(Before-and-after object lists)
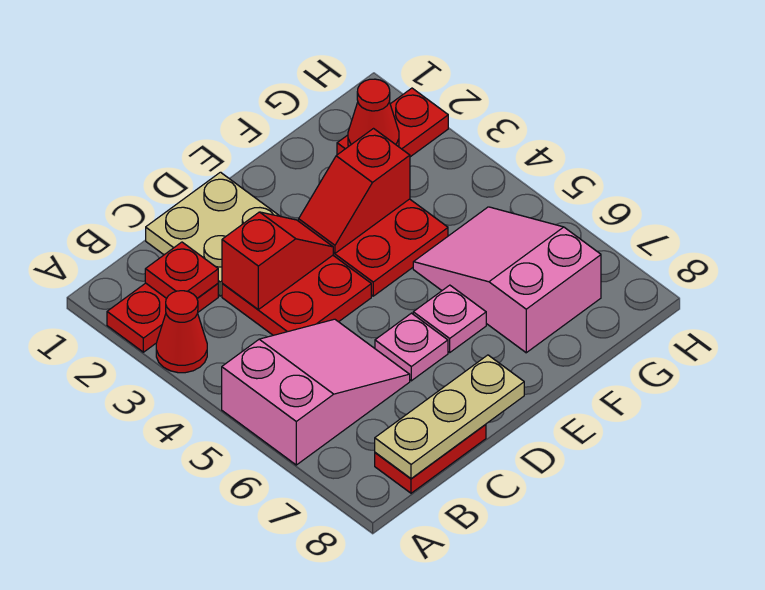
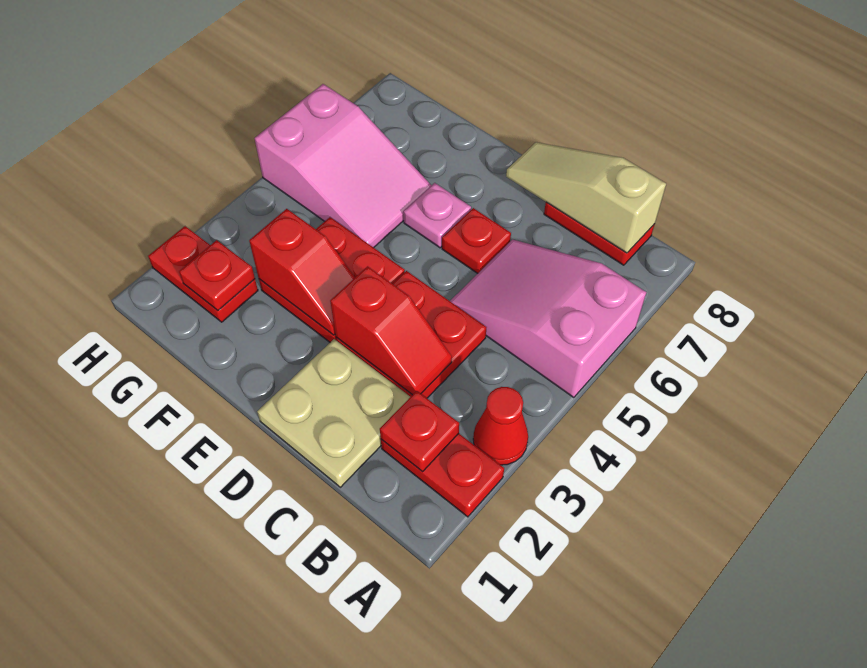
tan 1x3 plate [375,355,524,479] -> tan 1x3 slope [506,142,666,253]
red 1x2 slope [222,212,333,309] -> red 1x2 slope turned to [330,266,452,395]
pink 1x1 plate [375,313,448,381] -> red 1x1 plate [442,208,511,274]
pink 2x3 slope [413,207,601,353] -> pink 2x3 slope turned to [254,84,432,248]
red 1x1 cone [348,79,399,147] -> red 1x1 plate [179,240,255,310]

[YOUR OBJECTIVE]:
The lines to copy are those in the records above containing the word "turned".

[TASK RESPONSE]:
red 1x2 slope [222,212,333,309] -> red 1x2 slope turned to [330,266,452,395]
pink 2x3 slope [413,207,601,353] -> pink 2x3 slope turned to [254,84,432,248]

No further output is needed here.